* [Task to complete]:
Scan the entries below and say how many lines contain "black". Write only the number.

Object tracking records:
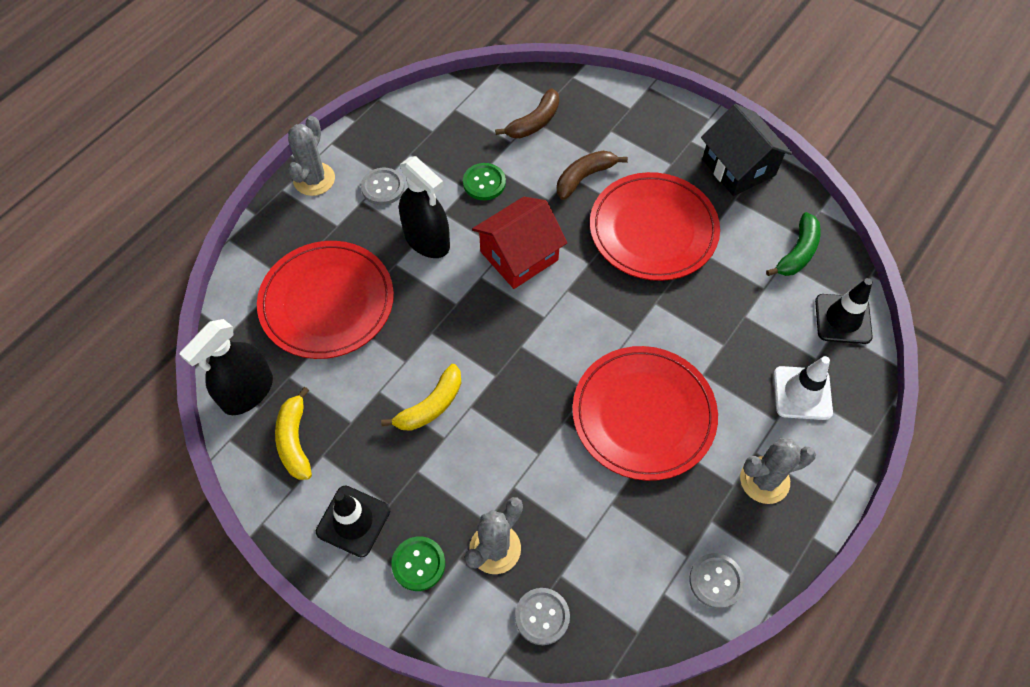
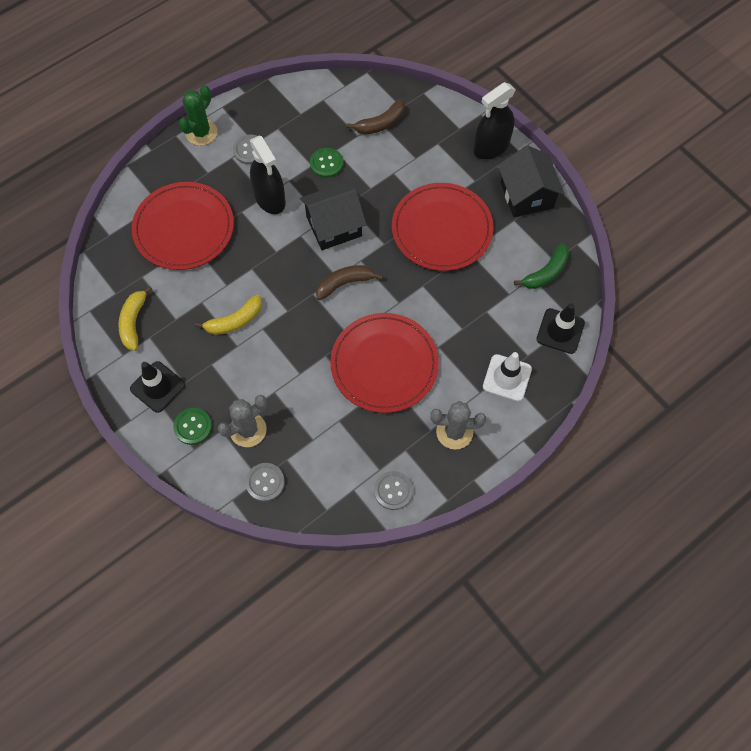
camera: 15 degrees right, 5 degrees up
black spray bottle [180,319,273,415] -> black spray bottle moved to [474,82,515,159]
grey cactus [288,116,335,196] -> green cactus [178,85,217,146]
red house [472,197,567,289] -> black house [300,182,367,250]
brown banana [557,151,628,200] -> brown banana moved to [316,265,383,300]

* [Expected output]:
2